[Modification records]
--*--

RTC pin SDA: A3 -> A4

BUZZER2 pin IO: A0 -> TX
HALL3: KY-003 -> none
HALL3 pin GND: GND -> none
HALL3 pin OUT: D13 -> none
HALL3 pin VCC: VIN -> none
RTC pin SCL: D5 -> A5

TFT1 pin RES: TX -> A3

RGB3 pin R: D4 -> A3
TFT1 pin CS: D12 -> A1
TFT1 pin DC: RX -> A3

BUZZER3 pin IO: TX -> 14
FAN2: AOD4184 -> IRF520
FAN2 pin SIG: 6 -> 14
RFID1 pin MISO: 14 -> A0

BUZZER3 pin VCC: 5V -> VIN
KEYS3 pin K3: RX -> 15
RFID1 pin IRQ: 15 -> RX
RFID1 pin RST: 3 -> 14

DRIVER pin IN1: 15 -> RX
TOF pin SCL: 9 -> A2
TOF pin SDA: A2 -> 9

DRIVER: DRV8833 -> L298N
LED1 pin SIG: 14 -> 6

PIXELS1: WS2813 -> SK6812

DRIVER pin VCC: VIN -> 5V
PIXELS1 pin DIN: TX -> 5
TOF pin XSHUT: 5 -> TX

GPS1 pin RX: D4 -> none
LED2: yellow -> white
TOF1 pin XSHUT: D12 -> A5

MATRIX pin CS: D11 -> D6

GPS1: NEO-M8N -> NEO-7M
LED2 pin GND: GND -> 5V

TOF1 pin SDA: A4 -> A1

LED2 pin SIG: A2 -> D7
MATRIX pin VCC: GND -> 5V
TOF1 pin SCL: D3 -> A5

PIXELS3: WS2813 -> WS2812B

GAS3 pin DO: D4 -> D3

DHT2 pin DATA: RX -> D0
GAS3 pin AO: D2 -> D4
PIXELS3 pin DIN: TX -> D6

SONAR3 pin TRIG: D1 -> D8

--*--

**Work task**
Down to the last line, copy the entries above exactly.

**Answer section**
RTC pin SDA: A3 -> A4

BUZZER2 pin IO: A0 -> TX
HALL3: KY-003 -> none
HALL3 pin GND: GND -> none
HALL3 pin OUT: D13 -> none
HALL3 pin VCC: VIN -> none
RTC pin SCL: D5 -> A5

TFT1 pin RES: TX -> A3

RGB3 pin R: D4 -> A3
TFT1 pin CS: D12 -> A1
TFT1 pin DC: RX -> A3

BUZZER3 pin IO: TX -> 14
FAN2: AOD4184 -> IRF520
FAN2 pin SIG: 6 -> 14
RFID1 pin MISO: 14 -> A0

BUZZER3 pin VCC: 5V -> VIN
KEYS3 pin K3: RX -> 15
RFID1 pin IRQ: 15 -> RX
RFID1 pin RST: 3 -> 14

DRIVER pin IN1: 15 -> RX
TOF pin SCL: 9 -> A2
TOF pin SDA: A2 -> 9

DRIVER: DRV8833 -> L298N
LED1 pin SIG: 14 -> 6

PIXELS1: WS2813 -> SK6812

DRIVER pin VCC: VIN -> 5V
PIXELS1 pin DIN: TX -> 5
TOF pin XSHUT: 5 -> TX

GPS1 pin RX: D4 -> none
LED2: yellow -> white
TOF1 pin XSHUT: D12 -> A5

MATRIX pin CS: D11 -> D6

GPS1: NEO-M8N -> NEO-7M
LED2 pin GND: GND -> 5V

TOF1 pin SDA: A4 -> A1

LED2 pin SIG: A2 -> D7
MATRIX pin VCC: GND -> 5V
TOF1 pin SCL: D3 -> A5

PIXELS3: WS2813 -> WS2812B

GAS3 pin DO: D4 -> D3

DHT2 pin DATA: RX -> D0
GAS3 pin AO: D2 -> D4
PIXELS3 pin DIN: TX -> D6

SONAR3 pin TRIG: D1 -> D8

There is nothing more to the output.